*** Information shown Section Begins ***

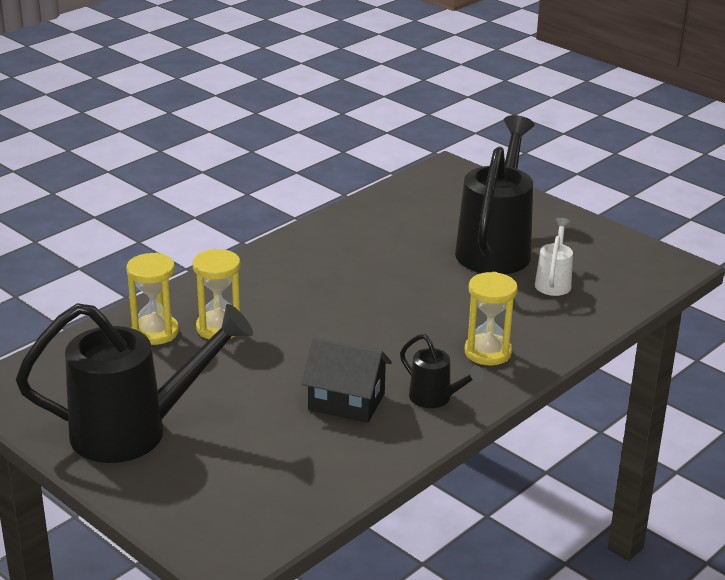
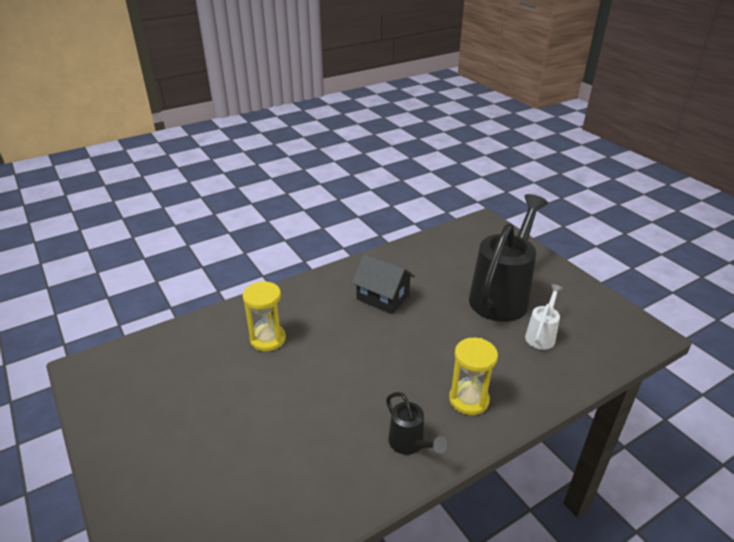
camera: 15 degrees right, 5 degrees up
(134, 431) = (157, 433): black watering can -> none
(155, 332) = (220, 335): yellow hourglass -> none
(346, 402) = (335, 433): black house -> black house (382, 297)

*** Information shown Section Ends ***

> **What is needed**:
Copy the preceding data in full and word for word, dropping its pictures.

> **Response to this task**:
camera: 15 degrees right, 5 degrees up
(134, 431) = (157, 433): black watering can -> none
(155, 332) = (220, 335): yellow hourglass -> none
(346, 402) = (335, 433): black house -> black house (382, 297)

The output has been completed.